Task data:

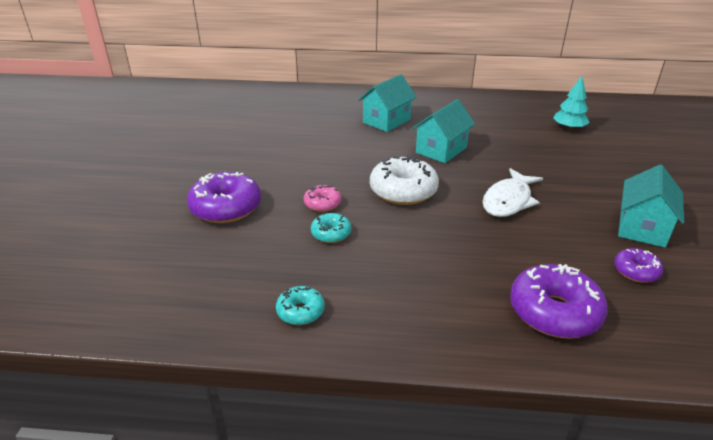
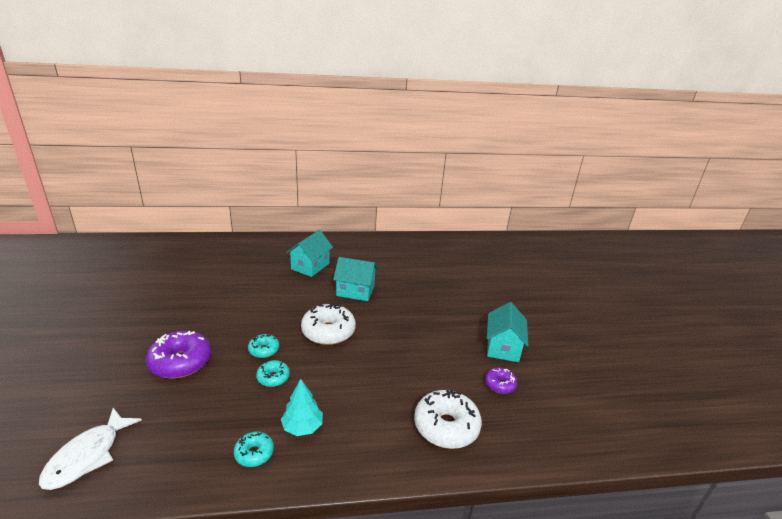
camera: 15 degrees left, 5 degrees down
(322, 204) = (264, 350): pink donut -> turquoise donut
(441, 150) = (355, 291): turquoise house -> turquoise house turned 75 degrees clockwise
(508, 200) = (409, 333): white fish -> white fish (87, 456)
(554, 312) = (446, 426): purple donut -> white donut
(568, 128) = (449, 264): turquoise tree -> turquoise tree (302, 427)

Work instructions: Only lines with the word "donut" go in the answer. Take them all from the entries above.

Solution for this exercise:
(322, 204) = (264, 350): pink donut -> turquoise donut
(554, 312) = (446, 426): purple donut -> white donut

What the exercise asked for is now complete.